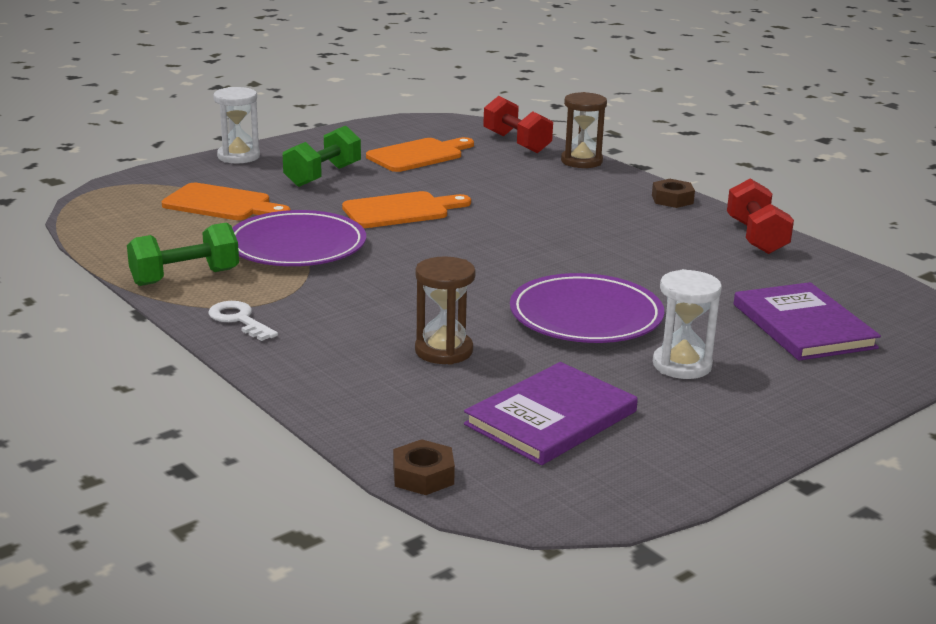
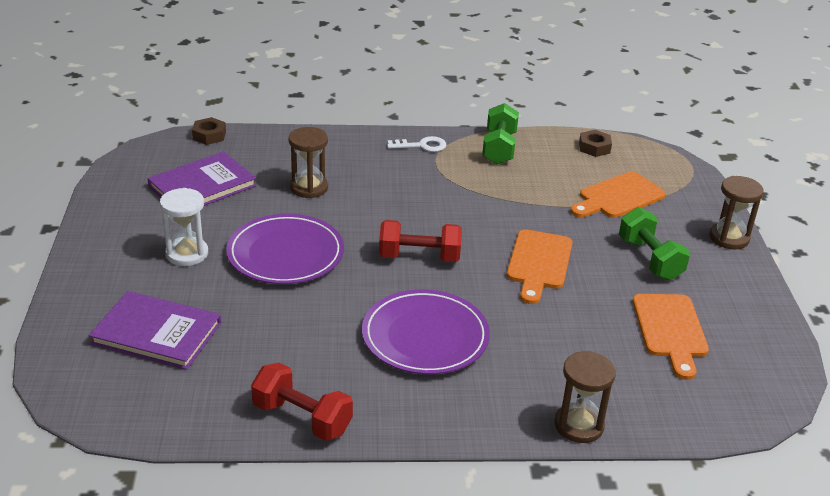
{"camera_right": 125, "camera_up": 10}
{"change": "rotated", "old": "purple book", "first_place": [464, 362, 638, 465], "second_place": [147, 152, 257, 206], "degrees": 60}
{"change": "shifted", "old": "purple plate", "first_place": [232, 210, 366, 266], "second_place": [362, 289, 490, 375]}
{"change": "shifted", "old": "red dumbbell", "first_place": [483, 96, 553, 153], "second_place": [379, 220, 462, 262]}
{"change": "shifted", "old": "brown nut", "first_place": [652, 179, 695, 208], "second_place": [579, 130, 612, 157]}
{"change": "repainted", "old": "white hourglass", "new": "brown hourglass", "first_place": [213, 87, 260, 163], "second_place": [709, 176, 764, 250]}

What the task requires: For the records above, output each one exactly and skip any image.

Solution to this task:
{"camera_right": 125, "camera_up": 10}
{"change": "rotated", "old": "purple book", "first_place": [464, 362, 638, 465], "second_place": [147, 152, 257, 206], "degrees": 60}
{"change": "shifted", "old": "purple plate", "first_place": [232, 210, 366, 266], "second_place": [362, 289, 490, 375]}
{"change": "shifted", "old": "red dumbbell", "first_place": [483, 96, 553, 153], "second_place": [379, 220, 462, 262]}
{"change": "shifted", "old": "brown nut", "first_place": [652, 179, 695, 208], "second_place": [579, 130, 612, 157]}
{"change": "repainted", "old": "white hourglass", "new": "brown hourglass", "first_place": [213, 87, 260, 163], "second_place": [709, 176, 764, 250]}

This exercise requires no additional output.